→ **Exercise prompt**
Locate each line in the listing below that contains the string "acciaccatura", and copy those lines out in full.

→ **Records to use**
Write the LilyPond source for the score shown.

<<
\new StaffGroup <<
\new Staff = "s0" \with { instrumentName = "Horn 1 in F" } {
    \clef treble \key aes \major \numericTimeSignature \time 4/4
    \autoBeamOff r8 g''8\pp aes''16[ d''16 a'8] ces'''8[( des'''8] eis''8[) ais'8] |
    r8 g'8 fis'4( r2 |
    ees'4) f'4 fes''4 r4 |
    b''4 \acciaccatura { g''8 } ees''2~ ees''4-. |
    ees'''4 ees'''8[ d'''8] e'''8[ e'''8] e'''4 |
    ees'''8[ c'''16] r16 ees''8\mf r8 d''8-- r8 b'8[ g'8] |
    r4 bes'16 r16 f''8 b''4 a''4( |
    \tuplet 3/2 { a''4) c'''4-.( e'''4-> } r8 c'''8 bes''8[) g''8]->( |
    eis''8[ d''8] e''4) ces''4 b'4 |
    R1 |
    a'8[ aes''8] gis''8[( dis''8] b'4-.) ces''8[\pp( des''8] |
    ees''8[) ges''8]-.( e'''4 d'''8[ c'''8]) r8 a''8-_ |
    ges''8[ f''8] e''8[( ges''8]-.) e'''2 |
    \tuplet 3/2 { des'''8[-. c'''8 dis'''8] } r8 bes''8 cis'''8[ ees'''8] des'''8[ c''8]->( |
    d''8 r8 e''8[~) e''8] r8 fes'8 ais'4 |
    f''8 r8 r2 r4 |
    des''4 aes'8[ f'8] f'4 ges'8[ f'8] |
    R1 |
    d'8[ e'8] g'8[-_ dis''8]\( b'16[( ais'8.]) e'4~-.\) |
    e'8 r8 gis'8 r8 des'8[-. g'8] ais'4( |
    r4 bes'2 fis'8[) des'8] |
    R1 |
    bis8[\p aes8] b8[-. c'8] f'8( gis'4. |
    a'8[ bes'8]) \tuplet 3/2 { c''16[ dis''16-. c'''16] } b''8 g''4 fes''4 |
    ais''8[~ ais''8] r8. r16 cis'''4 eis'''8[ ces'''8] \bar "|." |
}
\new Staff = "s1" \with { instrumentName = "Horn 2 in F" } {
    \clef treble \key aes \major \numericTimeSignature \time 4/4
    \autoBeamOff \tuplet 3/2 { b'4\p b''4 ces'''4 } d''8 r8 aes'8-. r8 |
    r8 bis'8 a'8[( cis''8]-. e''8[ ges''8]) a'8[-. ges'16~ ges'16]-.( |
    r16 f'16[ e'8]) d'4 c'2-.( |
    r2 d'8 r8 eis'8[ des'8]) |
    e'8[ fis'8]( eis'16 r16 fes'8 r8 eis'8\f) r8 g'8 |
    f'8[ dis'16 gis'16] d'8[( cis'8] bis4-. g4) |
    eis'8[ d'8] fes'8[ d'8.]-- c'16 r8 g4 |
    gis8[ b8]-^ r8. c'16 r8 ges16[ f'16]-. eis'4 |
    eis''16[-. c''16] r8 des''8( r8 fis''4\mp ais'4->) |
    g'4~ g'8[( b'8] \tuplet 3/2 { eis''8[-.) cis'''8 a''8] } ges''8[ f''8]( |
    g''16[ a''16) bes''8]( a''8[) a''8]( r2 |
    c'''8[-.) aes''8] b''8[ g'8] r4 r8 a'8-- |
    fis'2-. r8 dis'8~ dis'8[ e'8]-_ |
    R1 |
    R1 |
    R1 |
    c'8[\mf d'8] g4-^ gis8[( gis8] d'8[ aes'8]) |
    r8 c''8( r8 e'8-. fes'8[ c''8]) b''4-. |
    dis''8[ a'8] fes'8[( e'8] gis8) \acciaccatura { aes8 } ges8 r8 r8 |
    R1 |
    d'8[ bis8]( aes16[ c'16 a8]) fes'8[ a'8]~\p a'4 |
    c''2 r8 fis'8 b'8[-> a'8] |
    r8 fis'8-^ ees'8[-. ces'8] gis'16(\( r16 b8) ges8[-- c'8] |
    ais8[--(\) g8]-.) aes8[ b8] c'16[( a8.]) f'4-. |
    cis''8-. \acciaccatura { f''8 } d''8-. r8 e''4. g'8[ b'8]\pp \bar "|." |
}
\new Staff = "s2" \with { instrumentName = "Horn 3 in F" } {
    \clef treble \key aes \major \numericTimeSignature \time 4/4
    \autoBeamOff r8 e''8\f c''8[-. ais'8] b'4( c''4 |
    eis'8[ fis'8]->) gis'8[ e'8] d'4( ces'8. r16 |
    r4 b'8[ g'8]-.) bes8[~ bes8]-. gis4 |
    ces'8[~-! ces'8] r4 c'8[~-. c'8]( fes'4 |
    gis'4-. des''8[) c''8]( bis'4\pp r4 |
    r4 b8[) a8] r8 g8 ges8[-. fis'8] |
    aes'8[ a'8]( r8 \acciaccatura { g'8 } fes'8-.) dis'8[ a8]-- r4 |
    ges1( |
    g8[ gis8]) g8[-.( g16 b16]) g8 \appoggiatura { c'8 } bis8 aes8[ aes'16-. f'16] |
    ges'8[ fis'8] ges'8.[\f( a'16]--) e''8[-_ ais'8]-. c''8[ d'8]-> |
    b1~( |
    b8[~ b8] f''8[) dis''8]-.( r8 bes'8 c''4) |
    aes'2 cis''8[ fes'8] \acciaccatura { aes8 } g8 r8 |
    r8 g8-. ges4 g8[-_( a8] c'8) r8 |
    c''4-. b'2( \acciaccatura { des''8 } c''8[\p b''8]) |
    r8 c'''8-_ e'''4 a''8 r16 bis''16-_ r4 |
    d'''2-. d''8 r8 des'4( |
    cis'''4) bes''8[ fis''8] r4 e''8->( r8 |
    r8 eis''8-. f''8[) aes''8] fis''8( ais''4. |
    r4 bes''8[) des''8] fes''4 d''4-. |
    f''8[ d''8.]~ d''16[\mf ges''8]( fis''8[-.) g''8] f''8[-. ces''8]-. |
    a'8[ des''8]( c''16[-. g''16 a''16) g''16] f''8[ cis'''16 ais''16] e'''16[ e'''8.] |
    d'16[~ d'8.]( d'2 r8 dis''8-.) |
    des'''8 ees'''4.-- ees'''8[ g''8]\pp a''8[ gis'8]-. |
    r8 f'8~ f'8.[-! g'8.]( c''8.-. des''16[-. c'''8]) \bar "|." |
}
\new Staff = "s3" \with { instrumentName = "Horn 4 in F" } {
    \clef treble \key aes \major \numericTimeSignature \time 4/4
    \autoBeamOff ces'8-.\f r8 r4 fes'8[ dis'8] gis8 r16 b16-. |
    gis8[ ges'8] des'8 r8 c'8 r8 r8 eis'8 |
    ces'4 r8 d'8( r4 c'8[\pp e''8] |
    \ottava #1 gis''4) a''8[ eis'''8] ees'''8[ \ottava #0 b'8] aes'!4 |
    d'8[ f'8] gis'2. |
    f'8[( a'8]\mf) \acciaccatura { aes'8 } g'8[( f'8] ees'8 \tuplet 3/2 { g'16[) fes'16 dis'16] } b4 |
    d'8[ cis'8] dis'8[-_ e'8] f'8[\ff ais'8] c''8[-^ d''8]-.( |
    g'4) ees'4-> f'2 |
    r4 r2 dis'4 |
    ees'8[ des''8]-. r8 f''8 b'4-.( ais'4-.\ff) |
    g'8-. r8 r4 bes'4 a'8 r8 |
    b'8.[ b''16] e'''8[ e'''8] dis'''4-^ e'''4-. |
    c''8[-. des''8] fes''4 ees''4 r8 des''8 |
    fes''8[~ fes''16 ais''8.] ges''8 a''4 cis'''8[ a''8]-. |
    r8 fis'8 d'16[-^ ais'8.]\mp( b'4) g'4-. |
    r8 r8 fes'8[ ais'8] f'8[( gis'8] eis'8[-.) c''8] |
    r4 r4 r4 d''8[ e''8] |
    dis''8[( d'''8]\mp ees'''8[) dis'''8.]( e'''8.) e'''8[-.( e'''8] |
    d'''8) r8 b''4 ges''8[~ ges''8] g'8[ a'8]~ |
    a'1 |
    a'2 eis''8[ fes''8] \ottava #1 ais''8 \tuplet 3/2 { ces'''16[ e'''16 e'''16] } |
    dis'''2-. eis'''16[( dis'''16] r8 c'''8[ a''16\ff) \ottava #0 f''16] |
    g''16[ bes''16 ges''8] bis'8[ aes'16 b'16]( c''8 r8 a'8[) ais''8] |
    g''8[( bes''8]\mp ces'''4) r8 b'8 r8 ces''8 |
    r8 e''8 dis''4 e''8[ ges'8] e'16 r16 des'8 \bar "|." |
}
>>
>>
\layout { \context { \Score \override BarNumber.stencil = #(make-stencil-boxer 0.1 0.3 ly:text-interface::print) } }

→ **Reply**
    b''4 \acciaccatura { g''8 } ees''2~ ees''4-. |
    dis''8[ a'8] fes'8[( e'8] gis8) \acciaccatura { aes8 } ges8 r8 r8 |
    cis''8-. \acciaccatura { f''8 } d''8-. r8 e''4. g'8[ b'8]\pp \bar "|." |
    aes'8[ a'8]( r8 \acciaccatura { g'8 } fes'8-.) dis'8[ a8]-- r4 |
    aes'2 cis''8[ fes'8] \acciaccatura { aes8 } g8 r8 |
    c''4-. b'2( \acciaccatura { des''8 } c''8[\p b''8]) |
    f'8[( a'8]\mf) \acciaccatura { aes'8 } g'8[( f'8] ees'8 \tuplet 3/2 { g'16[) fes'16 dis'16] } b4 |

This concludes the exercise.